> **WHAT IS NEEDED**
Every entry below is to be returned unchanged. Images are not part of the copy.

**** EXTRACTED RECORDS ****

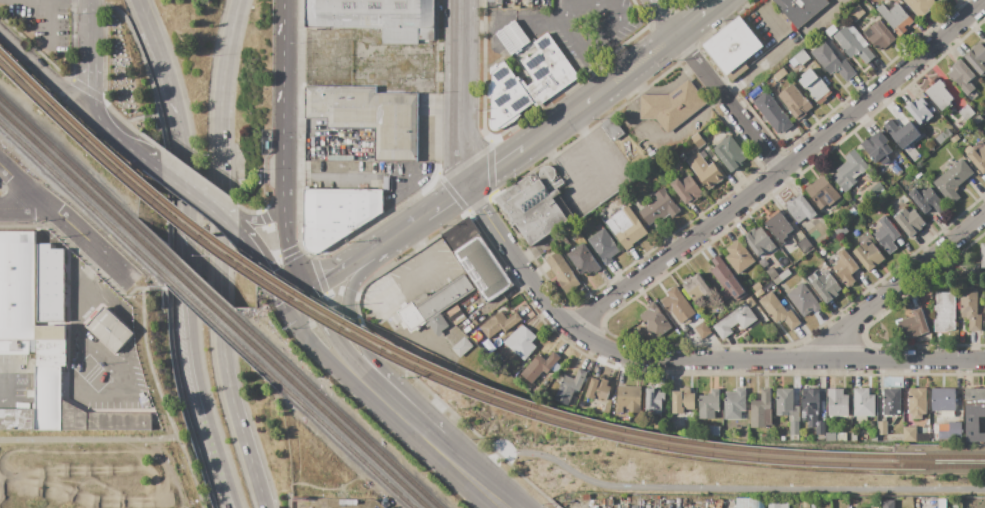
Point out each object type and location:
building: (489, 0)
building: (939, 0)
road: (88, 1)
building: (500, 2)
building: (529, 2)
building: (920, 6)
building: (800, 9)
road: (564, 11)
building: (856, 13)
building: (376, 17)
road: (665, 17)
road: (766, 18)
building: (895, 18)
road: (144, 19)
road: (48, 25)
road: (610, 27)
building: (827, 32)
road: (88, 34)
building: (879, 35)
building: (853, 43)
building: (731, 46)
road: (656, 49)
building: (802, 58)
building: (977, 58)
building: (832, 62)
road: (594, 67)
road: (43, 68)
building: (737, 71)
building: (779, 74)
building: (525, 75)
building: (963, 78)
building: (814, 85)
road: (87, 88)
road: (463, 92)
building: (938, 95)
building: (795, 102)
road: (284, 103)
road: (727, 103)
building: (671, 106)
building: (920, 110)
building: (772, 112)
building: (966, 113)
building: (370, 117)
road: (120, 119)
road: (103, 126)
building: (611, 128)
building: (902, 133)
building: (942, 136)
building: (954, 138)
building: (697, 140)
road: (532, 141)
road: (657, 145)
building: (877, 148)
road: (140, 152)
building: (730, 154)
building: (703, 155)
building: (977, 155)
building: (683, 157)
railway: (67, 163)
road: (490, 169)
building: (896, 170)
building: (705, 171)
road: (779, 171)
building: (850, 171)
road: (327, 174)
building: (916, 174)
railway: (67, 175)
road: (197, 176)
road: (183, 179)
building: (952, 180)
railway: (67, 189)
road: (605, 189)
building: (686, 189)
building: (821, 193)
road: (451, 194)
road: (413, 196)
road: (447, 199)
building: (927, 200)
building: (536, 204)
road: (221, 206)
building: (659, 208)
building: (799, 209)
road: (26, 210)
road: (251, 211)
road: (221, 212)
building: (853, 212)
building: (336, 214)
road: (218, 215)
road: (260, 219)
building: (909, 222)
road: (66, 223)
building: (778, 226)
building: (626, 227)
building: (841, 231)
building: (886, 235)
road: (393, 236)
building: (759, 241)
road: (166, 242)
building: (565, 243)
building: (603, 245)
building: (804, 245)
road: (287, 251)
building: (822, 253)
road: (378, 254)
road: (309, 255)
building: (868, 256)
building: (983, 256)
building: (738, 257)
building: (476, 259)
building: (583, 260)
road: (261, 263)
building: (825, 263)
building: (845, 269)
building: (969, 272)
building: (562, 273)
road: (187, 274)
road: (329, 274)
road: (424, 274)
building: (781, 277)
building: (812, 278)
building: (727, 282)
road: (899, 282)
building: (51, 284)
building: (696, 287)
building: (756, 287)
building: (826, 287)
railway: (205, 292)
building: (758, 293)
traffic signals: (298, 294)
road: (288, 298)
building: (803, 300)
building: (750, 302)
traffic signals: (278, 303)
building: (441, 303)
railway: (206, 304)
building: (677, 305)
building: (969, 308)
building: (778, 311)
building: (944, 312)
building: (456, 315)
building: (409, 316)
building: (710, 319)
railway: (208, 321)
building: (655, 321)
building: (734, 321)
building: (494, 325)
building: (912, 325)
building: (109, 330)
building: (703, 330)
road: (329, 337)
building: (526, 338)
road: (363, 342)
building: (52, 345)
building: (17, 346)
road: (314, 347)
building: (461, 347)
railway: (402, 356)
building: (445, 357)
road: (685, 361)
building: (29, 364)
railway: (402, 366)
building: (538, 366)
road: (155, 381)
road: (5, 382)
building: (30, 382)
road: (416, 382)
building: (569, 387)
building: (597, 389)
road: (74, 391)
building: (30, 394)
road: (377, 395)
building: (629, 399)
building: (943, 400)
building: (654, 401)
building: (682, 401)
building: (891, 401)
building: (144, 402)
building: (784, 402)
building: (863, 402)
building: (917, 402)
building: (837, 403)
building: (974, 403)
building: (709, 404)
building: (734, 404)
building: (75, 409)
building: (761, 410)
building: (812, 410)
building: (794, 415)
building: (861, 418)
building: (17, 419)
building: (944, 427)
building: (794, 428)
building: (882, 428)
road: (414, 429)
building: (715, 432)
building: (950, 432)
railway: (355, 433)
building: (909, 434)
building: (933, 435)
building: (763, 437)
building: (794, 437)
building: (830, 437)
building: (842, 437)
building: (853, 437)
building: (874, 437)
road: (88, 438)
building: (922, 438)
railway: (350, 439)
railway: (346, 448)
railway: (939, 458)
railway: (938, 468)
road: (253, 469)
road: (487, 469)
park: (97, 470)
park: (706, 474)
road: (471, 477)
road: (737, 488)
building: (585, 498)
building: (676, 502)
building: (750, 503)
building: (887, 504)
building: (930, 504)
building: (941, 504)
building: (711, 505)
building: (778, 505)
building: (806, 505)
building: (813, 505)
building: (824, 507)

****

> **SOLUTION FOR THIS PROBLEM**
Point out each object type and location:
building: (489, 0)
building: (939, 0)
road: (88, 1)
building: (500, 2)
building: (529, 2)
building: (920, 6)
building: (800, 9)
road: (564, 11)
building: (856, 13)
building: (376, 17)
road: (665, 17)
road: (766, 18)
building: (895, 18)
road: (144, 19)
road: (48, 25)
road: (610, 27)
building: (827, 32)
road: (88, 34)
building: (879, 35)
building: (853, 43)
building: (731, 46)
road: (656, 49)
building: (802, 58)
building: (977, 58)
building: (832, 62)
road: (594, 67)
road: (43, 68)
building: (737, 71)
building: (779, 74)
building: (525, 75)
building: (963, 78)
building: (814, 85)
road: (87, 88)
road: (463, 92)
building: (938, 95)
building: (795, 102)
road: (284, 103)
road: (727, 103)
building: (671, 106)
building: (920, 110)
building: (772, 112)
building: (966, 113)
building: (370, 117)
road: (120, 119)
road: (103, 126)
building: (611, 128)
building: (902, 133)
building: (942, 136)
building: (954, 138)
building: (697, 140)
road: (532, 141)
road: (657, 145)
building: (877, 148)
road: (140, 152)
building: (730, 154)
building: (703, 155)
building: (977, 155)
building: (683, 157)
railway: (67, 163)
road: (490, 169)
building: (896, 170)
building: (705, 171)
road: (779, 171)
building: (850, 171)
road: (327, 174)
building: (916, 174)
railway: (67, 175)
road: (197, 176)
road: (183, 179)
building: (952, 180)
railway: (67, 189)
road: (605, 189)
building: (686, 189)
building: (821, 193)
road: (451, 194)
road: (413, 196)
road: (447, 199)
building: (927, 200)
building: (536, 204)
road: (221, 206)
building: (659, 208)
building: (799, 209)
road: (26, 210)
road: (251, 211)
road: (221, 212)
building: (853, 212)
building: (336, 214)
road: (218, 215)
road: (260, 219)
building: (909, 222)
road: (66, 223)
building: (778, 226)
building: (626, 227)
building: (841, 231)
building: (886, 235)
road: (393, 236)
building: (759, 241)
road: (166, 242)
building: (565, 243)
building: (603, 245)
building: (804, 245)
road: (287, 251)
building: (822, 253)
road: (378, 254)
road: (309, 255)
building: (868, 256)
building: (983, 256)
building: (738, 257)
building: (476, 259)
building: (583, 260)
road: (261, 263)
building: (825, 263)
building: (845, 269)
building: (969, 272)
building: (562, 273)
road: (187, 274)
road: (329, 274)
road: (424, 274)
building: (781, 277)
building: (812, 278)
building: (727, 282)
road: (899, 282)
building: (51, 284)
building: (696, 287)
building: (756, 287)
building: (826, 287)
railway: (205, 292)
building: (758, 293)
traffic signals: (298, 294)
road: (288, 298)
building: (803, 300)
building: (750, 302)
traffic signals: (278, 303)
building: (441, 303)
railway: (206, 304)
building: (677, 305)
building: (969, 308)
building: (778, 311)
building: (944, 312)
building: (456, 315)
building: (409, 316)
building: (710, 319)
railway: (208, 321)
building: (655, 321)
building: (734, 321)
building: (494, 325)
building: (912, 325)
building: (109, 330)
building: (703, 330)
road: (329, 337)
building: (526, 338)
road: (363, 342)
building: (52, 345)
building: (17, 346)
road: (314, 347)
building: (461, 347)
railway: (402, 356)
building: (445, 357)
road: (685, 361)
building: (29, 364)
railway: (402, 366)
building: (538, 366)
road: (155, 381)
road: (5, 382)
building: (30, 382)
road: (416, 382)
building: (569, 387)
building: (597, 389)
road: (74, 391)
building: (30, 394)
road: (377, 395)
building: (629, 399)
building: (943, 400)
building: (654, 401)
building: (682, 401)
building: (891, 401)
building: (144, 402)
building: (784, 402)
building: (863, 402)
building: (917, 402)
building: (837, 403)
building: (974, 403)
building: (709, 404)
building: (734, 404)
building: (75, 409)
building: (761, 410)
building: (812, 410)
building: (794, 415)
building: (861, 418)
building: (17, 419)
building: (944, 427)
building: (794, 428)
building: (882, 428)
road: (414, 429)
building: (715, 432)
building: (950, 432)
railway: (355, 433)
building: (909, 434)
building: (933, 435)
building: (763, 437)
building: (794, 437)
building: (830, 437)
building: (842, 437)
building: (853, 437)
building: (874, 437)
road: (88, 438)
building: (922, 438)
railway: (350, 439)
railway: (346, 448)
railway: (939, 458)
railway: (938, 468)
road: (253, 469)
road: (487, 469)
park: (97, 470)
park: (706, 474)
road: (471, 477)
road: (737, 488)
building: (585, 498)
building: (676, 502)
building: (750, 503)
building: (887, 504)
building: (930, 504)
building: (941, 504)
building: (711, 505)
building: (778, 505)
building: (806, 505)
building: (813, 505)
building: (824, 507)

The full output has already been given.